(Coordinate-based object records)
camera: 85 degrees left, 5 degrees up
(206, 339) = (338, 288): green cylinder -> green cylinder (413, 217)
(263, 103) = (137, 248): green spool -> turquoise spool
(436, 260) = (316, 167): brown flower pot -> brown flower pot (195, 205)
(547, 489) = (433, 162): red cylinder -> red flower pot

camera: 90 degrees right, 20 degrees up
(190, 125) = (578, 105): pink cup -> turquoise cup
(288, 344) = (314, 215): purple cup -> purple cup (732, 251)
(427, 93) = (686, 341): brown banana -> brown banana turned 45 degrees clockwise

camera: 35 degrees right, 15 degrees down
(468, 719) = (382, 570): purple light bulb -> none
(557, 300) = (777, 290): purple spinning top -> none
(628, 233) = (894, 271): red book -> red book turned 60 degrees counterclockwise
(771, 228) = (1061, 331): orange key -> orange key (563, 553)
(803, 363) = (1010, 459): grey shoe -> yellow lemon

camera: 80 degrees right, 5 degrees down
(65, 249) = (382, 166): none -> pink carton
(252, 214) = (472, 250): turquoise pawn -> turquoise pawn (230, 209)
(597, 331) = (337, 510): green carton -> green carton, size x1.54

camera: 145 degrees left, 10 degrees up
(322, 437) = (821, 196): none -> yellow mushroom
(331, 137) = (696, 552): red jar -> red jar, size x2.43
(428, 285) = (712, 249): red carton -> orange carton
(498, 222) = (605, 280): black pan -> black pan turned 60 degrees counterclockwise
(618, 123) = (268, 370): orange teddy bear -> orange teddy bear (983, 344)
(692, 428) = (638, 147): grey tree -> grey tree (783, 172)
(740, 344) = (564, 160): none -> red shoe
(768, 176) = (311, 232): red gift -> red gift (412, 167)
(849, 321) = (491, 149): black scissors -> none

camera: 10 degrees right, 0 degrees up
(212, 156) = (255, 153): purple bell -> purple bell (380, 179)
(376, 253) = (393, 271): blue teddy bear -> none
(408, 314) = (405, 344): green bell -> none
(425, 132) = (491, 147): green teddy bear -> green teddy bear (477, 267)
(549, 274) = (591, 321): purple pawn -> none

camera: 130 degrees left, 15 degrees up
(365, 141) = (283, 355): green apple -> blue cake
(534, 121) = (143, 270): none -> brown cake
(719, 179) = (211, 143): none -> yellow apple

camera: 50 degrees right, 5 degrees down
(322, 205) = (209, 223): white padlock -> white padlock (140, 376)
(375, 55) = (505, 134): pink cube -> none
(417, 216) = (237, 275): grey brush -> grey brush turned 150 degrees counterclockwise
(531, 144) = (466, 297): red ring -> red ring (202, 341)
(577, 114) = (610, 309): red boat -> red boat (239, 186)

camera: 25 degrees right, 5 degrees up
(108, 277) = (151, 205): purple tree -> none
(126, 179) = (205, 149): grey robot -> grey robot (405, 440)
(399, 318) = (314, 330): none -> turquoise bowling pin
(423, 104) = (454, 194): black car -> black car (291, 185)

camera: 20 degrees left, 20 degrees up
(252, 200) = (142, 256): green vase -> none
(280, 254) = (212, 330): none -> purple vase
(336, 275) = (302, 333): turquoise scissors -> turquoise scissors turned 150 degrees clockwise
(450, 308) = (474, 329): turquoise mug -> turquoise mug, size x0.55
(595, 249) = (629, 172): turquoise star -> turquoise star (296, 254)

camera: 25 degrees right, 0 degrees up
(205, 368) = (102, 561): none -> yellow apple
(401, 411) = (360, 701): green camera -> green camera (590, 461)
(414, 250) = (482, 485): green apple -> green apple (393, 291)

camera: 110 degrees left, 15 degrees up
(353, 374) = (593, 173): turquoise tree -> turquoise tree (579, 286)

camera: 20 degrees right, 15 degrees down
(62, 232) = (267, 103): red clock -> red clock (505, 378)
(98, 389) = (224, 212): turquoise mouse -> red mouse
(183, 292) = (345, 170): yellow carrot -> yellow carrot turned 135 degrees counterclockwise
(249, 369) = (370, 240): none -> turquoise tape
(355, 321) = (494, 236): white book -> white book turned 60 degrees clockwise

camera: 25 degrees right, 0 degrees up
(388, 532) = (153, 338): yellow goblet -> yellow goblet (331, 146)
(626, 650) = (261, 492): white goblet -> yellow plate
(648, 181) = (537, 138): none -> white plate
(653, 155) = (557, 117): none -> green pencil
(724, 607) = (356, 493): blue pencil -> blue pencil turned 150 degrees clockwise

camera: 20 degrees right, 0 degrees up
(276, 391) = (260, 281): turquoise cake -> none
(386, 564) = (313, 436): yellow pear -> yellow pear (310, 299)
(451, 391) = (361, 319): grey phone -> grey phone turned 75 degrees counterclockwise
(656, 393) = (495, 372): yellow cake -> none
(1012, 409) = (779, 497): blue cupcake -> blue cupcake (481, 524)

PROBLEM REQUIREMENTS ▸
If a line in the data above includes the string "counterclockwise", copy it.

RESULT BELOW ▸
(628, 233) = (894, 271): red book -> red book turned 60 degrees counterclockwise
(498, 222) = (605, 280): black pan -> black pan turned 60 degrees counterclockwise
(417, 216) = (237, 275): grey brush -> grey brush turned 150 degrees counterclockwise
(183, 292) = (345, 170): yellow carrot -> yellow carrot turned 135 degrees counterclockwise
(451, 391) = (361, 319): grey phone -> grey phone turned 75 degrees counterclockwise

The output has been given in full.